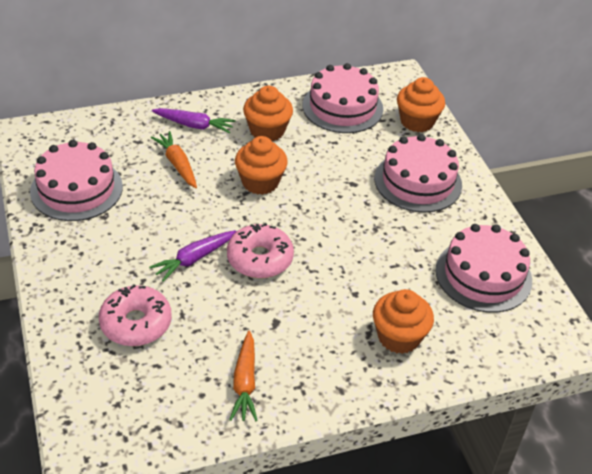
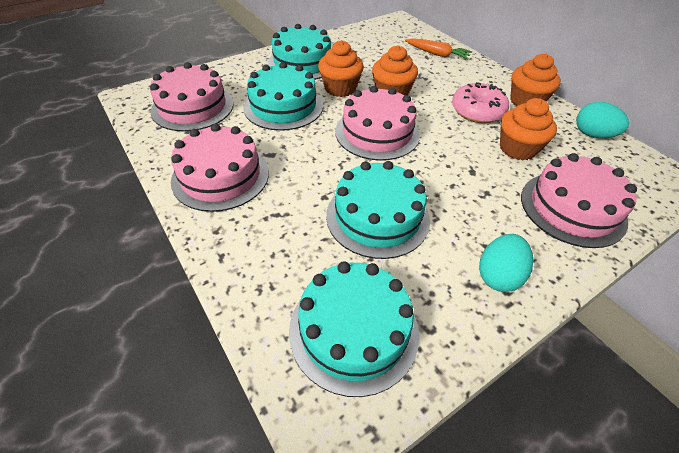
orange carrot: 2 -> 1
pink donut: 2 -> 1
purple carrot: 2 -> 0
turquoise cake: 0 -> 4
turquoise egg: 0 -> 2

==

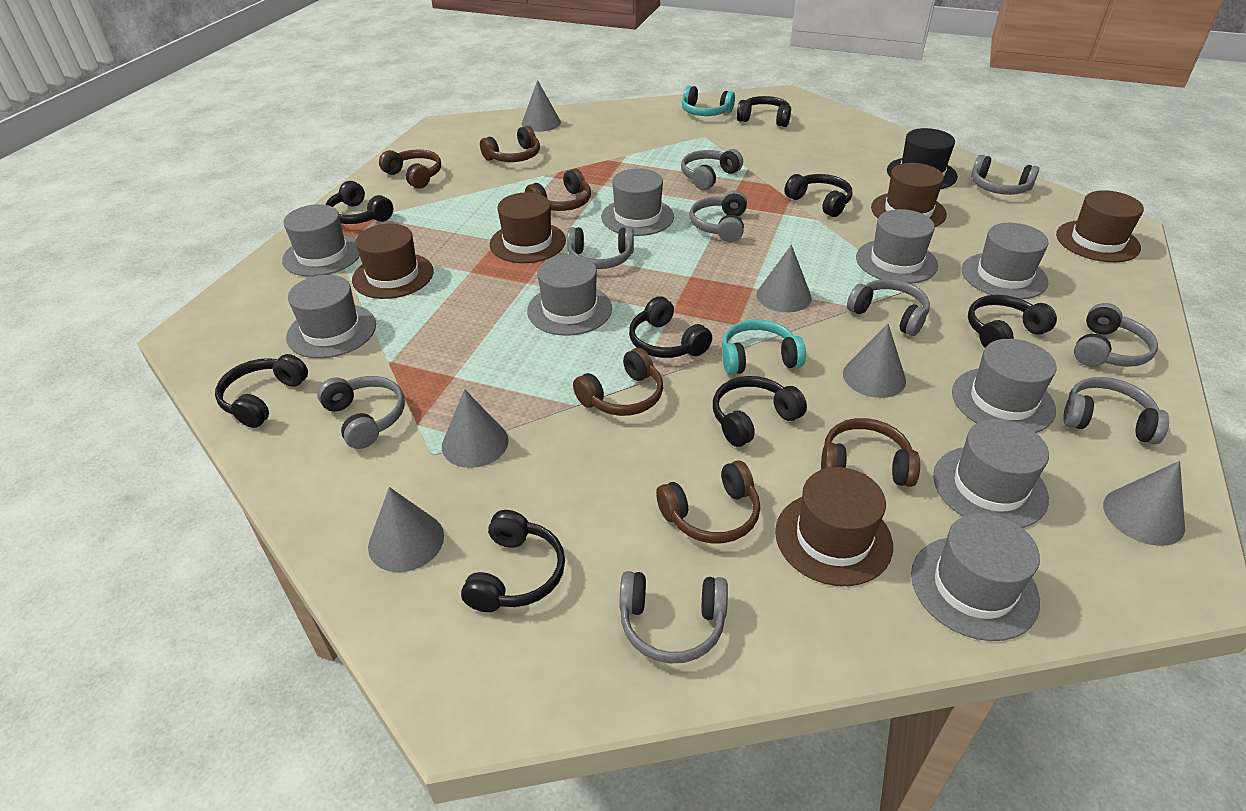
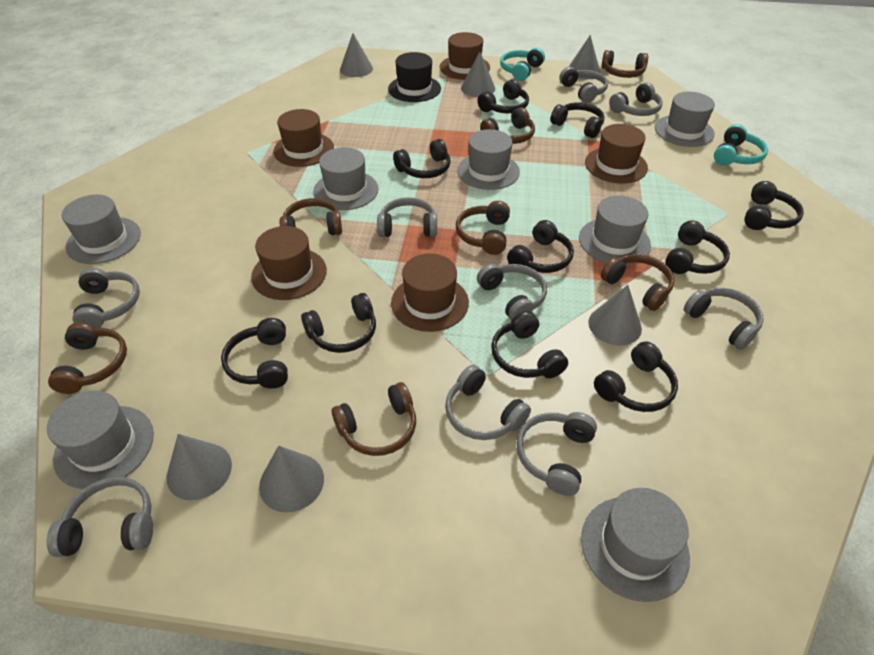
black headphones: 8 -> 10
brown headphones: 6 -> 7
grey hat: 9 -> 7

...

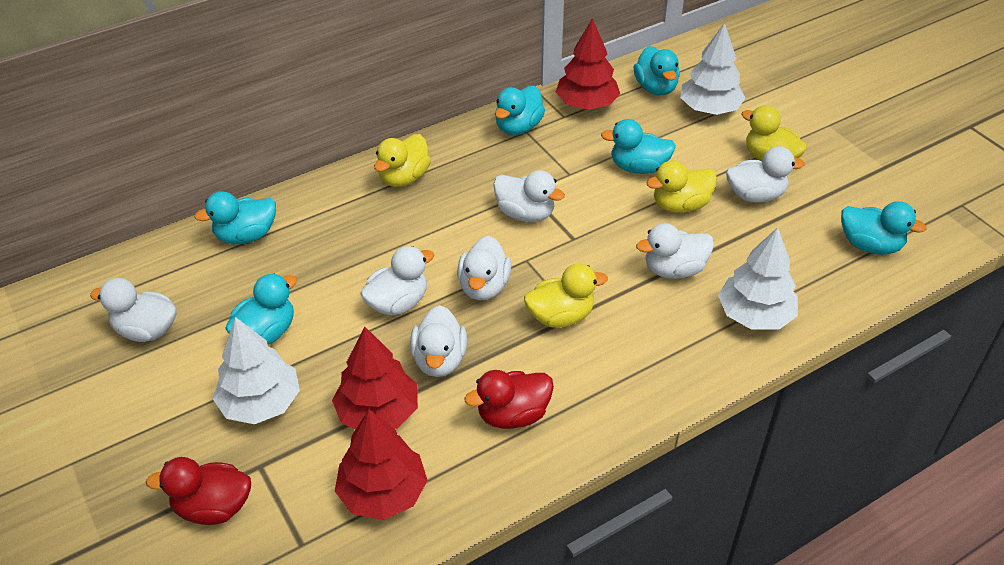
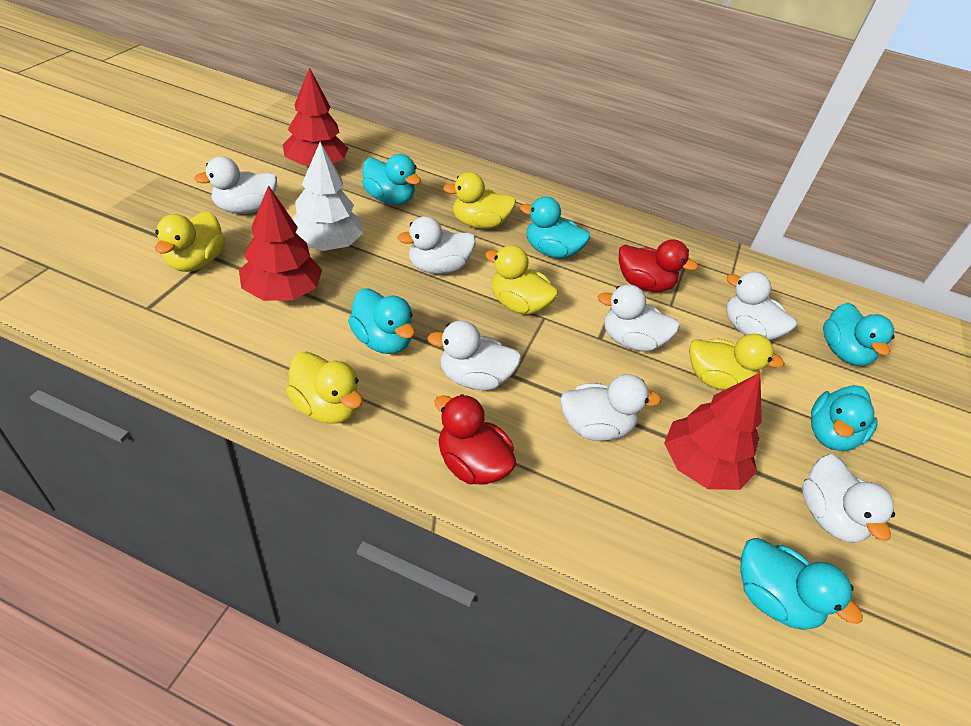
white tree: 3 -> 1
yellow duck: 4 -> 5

PROBLEM REQUIREMENTS
Report each line in the preceding entries that holds the string "headphones".

SOLUTION BELOW
black headphones: 8 -> 10
brown headphones: 6 -> 7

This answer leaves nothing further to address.